# Dataset extract
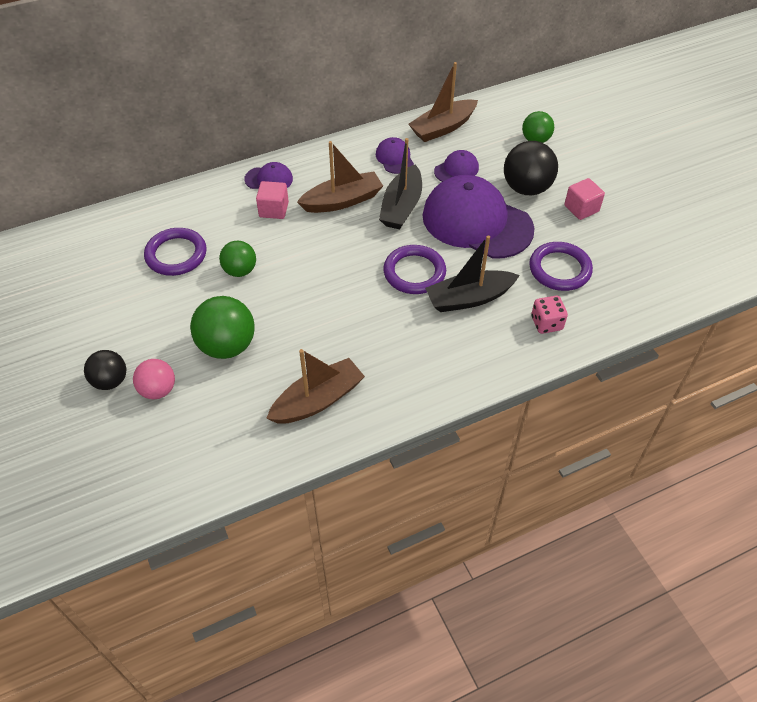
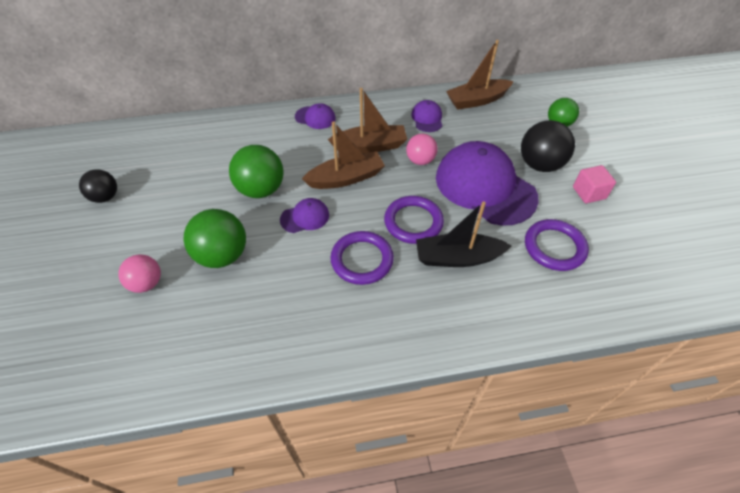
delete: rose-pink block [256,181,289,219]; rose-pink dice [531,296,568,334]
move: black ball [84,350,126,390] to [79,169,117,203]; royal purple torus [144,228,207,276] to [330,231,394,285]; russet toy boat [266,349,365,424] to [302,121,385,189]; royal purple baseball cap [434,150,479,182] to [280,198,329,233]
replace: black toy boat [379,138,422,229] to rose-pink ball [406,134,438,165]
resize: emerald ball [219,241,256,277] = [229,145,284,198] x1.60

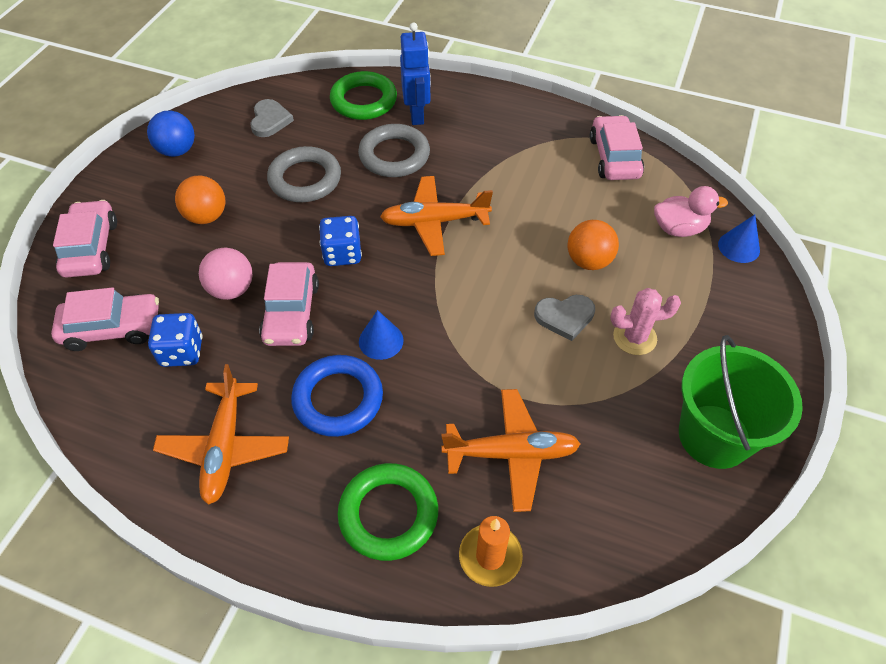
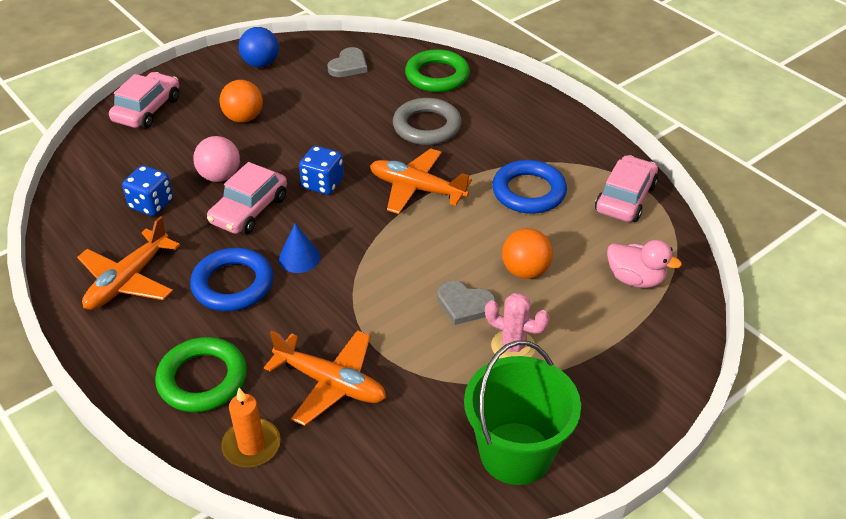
delete: rose-pink car [51,287,159,351]; ash-grey torus [267,146,341,202]; blue toy robot [400,22,431,125]; blue cone shape [718,214,760,263]
insert: blue torus [492,160,567,214]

# Directions
Please output the records above exactly, without the pictures.

# Answer to the problem
delete: rose-pink block [256,181,289,219]; rose-pink dice [531,296,568,334]
move: black ball [84,350,126,390] to [79,169,117,203]; royal purple torus [144,228,207,276] to [330,231,394,285]; russet toy boat [266,349,365,424] to [302,121,385,189]; royal purple baseball cap [434,150,479,182] to [280,198,329,233]
replace: black toy boat [379,138,422,229] to rose-pink ball [406,134,438,165]
resize: emerald ball [219,241,256,277] = [229,145,284,198] x1.60

delete: rose-pink car [51,287,159,351]; ash-grey torus [267,146,341,202]; blue toy robot [400,22,431,125]; blue cone shape [718,214,760,263]
insert: blue torus [492,160,567,214]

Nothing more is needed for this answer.